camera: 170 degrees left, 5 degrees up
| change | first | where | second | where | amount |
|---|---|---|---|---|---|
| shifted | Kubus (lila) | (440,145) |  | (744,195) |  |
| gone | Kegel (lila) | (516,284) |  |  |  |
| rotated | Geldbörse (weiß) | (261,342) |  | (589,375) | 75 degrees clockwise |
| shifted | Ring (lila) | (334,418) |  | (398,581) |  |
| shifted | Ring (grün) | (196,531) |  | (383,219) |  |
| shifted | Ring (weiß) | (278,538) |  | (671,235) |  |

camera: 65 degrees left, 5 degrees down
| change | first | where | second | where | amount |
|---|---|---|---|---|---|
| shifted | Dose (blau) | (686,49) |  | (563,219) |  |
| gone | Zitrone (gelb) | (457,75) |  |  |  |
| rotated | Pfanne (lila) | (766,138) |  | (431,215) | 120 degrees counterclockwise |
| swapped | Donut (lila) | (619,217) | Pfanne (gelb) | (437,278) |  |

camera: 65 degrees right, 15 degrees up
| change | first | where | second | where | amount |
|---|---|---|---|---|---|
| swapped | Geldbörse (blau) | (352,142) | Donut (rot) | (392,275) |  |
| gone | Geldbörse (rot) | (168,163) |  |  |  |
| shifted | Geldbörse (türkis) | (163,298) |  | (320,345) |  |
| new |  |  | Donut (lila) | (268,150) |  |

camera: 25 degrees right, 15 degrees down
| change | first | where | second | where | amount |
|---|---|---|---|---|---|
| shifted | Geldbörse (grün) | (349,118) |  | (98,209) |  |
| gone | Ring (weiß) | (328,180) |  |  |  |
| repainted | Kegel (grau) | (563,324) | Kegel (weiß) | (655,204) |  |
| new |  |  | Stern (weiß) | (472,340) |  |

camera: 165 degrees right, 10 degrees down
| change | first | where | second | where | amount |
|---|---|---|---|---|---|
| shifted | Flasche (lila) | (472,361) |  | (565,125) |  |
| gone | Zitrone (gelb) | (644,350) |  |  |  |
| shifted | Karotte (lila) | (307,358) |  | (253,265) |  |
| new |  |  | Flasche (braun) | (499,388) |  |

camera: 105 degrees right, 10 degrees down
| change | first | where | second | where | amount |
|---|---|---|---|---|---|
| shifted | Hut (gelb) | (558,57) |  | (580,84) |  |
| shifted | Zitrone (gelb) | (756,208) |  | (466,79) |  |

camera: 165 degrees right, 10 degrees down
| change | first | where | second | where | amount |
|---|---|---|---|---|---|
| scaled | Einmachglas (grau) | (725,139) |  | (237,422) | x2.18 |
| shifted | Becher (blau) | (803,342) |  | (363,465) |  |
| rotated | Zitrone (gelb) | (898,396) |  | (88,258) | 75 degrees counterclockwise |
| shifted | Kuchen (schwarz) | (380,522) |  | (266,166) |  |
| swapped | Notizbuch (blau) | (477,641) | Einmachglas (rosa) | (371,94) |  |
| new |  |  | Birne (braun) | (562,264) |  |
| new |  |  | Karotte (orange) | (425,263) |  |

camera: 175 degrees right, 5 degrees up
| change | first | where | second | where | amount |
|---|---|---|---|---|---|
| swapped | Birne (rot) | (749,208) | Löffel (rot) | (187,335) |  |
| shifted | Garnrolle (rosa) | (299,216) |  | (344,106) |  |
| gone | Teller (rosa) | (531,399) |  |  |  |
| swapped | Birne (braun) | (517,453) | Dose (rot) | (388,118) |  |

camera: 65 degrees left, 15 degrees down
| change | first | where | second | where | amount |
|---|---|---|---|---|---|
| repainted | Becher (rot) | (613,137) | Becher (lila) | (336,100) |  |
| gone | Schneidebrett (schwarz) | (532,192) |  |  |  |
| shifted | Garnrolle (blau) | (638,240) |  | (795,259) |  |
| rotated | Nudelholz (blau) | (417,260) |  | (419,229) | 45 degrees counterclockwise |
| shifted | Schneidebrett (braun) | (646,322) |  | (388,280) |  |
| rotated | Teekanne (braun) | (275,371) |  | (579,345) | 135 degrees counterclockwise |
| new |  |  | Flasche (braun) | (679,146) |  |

• **GOAL OF THE EXERCISE**
Transcribe every record exactly.

• **RESPONSE BELOW**
camera: 170 degrees left, 5 degrees up
| change | first | where | second | where | amount |
|---|---|---|---|---|---|
| shifted | Kubus (lila) | (440,145) |  | (744,195) |  |
| gone | Kegel (lila) | (516,284) |  |  |  |
| rotated | Geldbörse (weiß) | (261,342) |  | (589,375) | 75 degrees clockwise |
| shifted | Ring (lila) | (334,418) |  | (398,581) |  |
| shifted | Ring (grün) | (196,531) |  | (383,219) |  |
| shifted | Ring (weiß) | (278,538) |  | (671,235) |  |

camera: 65 degrees left, 5 degrees down
| change | first | where | second | where | amount |
|---|---|---|---|---|---|
| shifted | Dose (blau) | (686,49) |  | (563,219) |  |
| gone | Zitrone (gelb) | (457,75) |  |  |  |
| rotated | Pfanne (lila) | (766,138) |  | (431,215) | 120 degrees counterclockwise |
| swapped | Donut (lila) | (619,217) | Pfanne (gelb) | (437,278) |  |

camera: 65 degrees right, 15 degrees up
| change | first | where | second | where | amount |
|---|---|---|---|---|---|
| swapped | Geldbörse (blau) | (352,142) | Donut (rot) | (392,275) |  |
| gone | Geldbörse (rot) | (168,163) |  |  |  |
| shifted | Geldbörse (türkis) | (163,298) |  | (320,345) |  |
| new |  |  | Donut (lila) | (268,150) |  |

camera: 25 degrees right, 15 degrees down
| change | first | where | second | where | amount |
|---|---|---|---|---|---|
| shifted | Geldbörse (grün) | (349,118) |  | (98,209) |  |
| gone | Ring (weiß) | (328,180) |  |  |  |
| repainted | Kegel (grau) | (563,324) | Kegel (weiß) | (655,204) |  |
| new |  |  | Stern (weiß) | (472,340) |  |

camera: 165 degrees right, 10 degrees down
| change | first | where | second | where | amount |
|---|---|---|---|---|---|
| shifted | Flasche (lila) | (472,361) |  | (565,125) |  |
| gone | Zitrone (gelb) | (644,350) |  |  |  |
| shifted | Karotte (lila) | (307,358) |  | (253,265) |  |
| new |  |  | Flasche (braun) | (499,388) |  |

camera: 105 degrees right, 10 degrees down
| change | first | where | second | where | amount |
|---|---|---|---|---|---|
| shifted | Hut (gelb) | (558,57) |  | (580,84) |  |
| shifted | Zitrone (gelb) | (756,208) |  | (466,79) |  |

camera: 165 degrees right, 10 degrees down
| change | first | where | second | where | amount |
|---|---|---|---|---|---|
| scaled | Einmachglas (grau) | (725,139) |  | (237,422) | x2.18 |
| shifted | Becher (blau) | (803,342) |  | (363,465) |  |
| rotated | Zitrone (gelb) | (898,396) |  | (88,258) | 75 degrees counterclockwise |
| shifted | Kuchen (schwarz) | (380,522) |  | (266,166) |  |
| swapped | Notizbuch (blau) | (477,641) | Einmachglas (rosa) | (371,94) |  |
| new |  |  | Birne (braun) | (562,264) |  |
| new |  |  | Karotte (orange) | (425,263) |  |

camera: 175 degrees right, 5 degrees up
| change | first | where | second | where | amount |
|---|---|---|---|---|---|
| swapped | Birne (rot) | (749,208) | Löffel (rot) | (187,335) |  |
| shifted | Garnrolle (rosa) | (299,216) |  | (344,106) |  |
| gone | Teller (rosa) | (531,399) |  |  |  |
| swapped | Birne (braun) | (517,453) | Dose (rot) | (388,118) |  |

camera: 65 degrees left, 15 degrees down
| change | first | where | second | where | amount |
|---|---|---|---|---|---|
| repainted | Becher (rot) | (613,137) | Becher (lila) | (336,100) |  |
| gone | Schneidebrett (schwarz) | (532,192) |  |  |  |
| shifted | Garnrolle (blau) | (638,240) |  | (795,259) |  |
| rotated | Nudelholz (blau) | (417,260) |  | (419,229) | 45 degrees counterclockwise |
| shifted | Schneidebrett (braun) | (646,322) |  | (388,280) |  |
| rotated | Teekanne (braun) | (275,371) |  | (579,345) | 135 degrees counterclockwise |
| new |  |  | Flasche (braun) | (679,146) |  |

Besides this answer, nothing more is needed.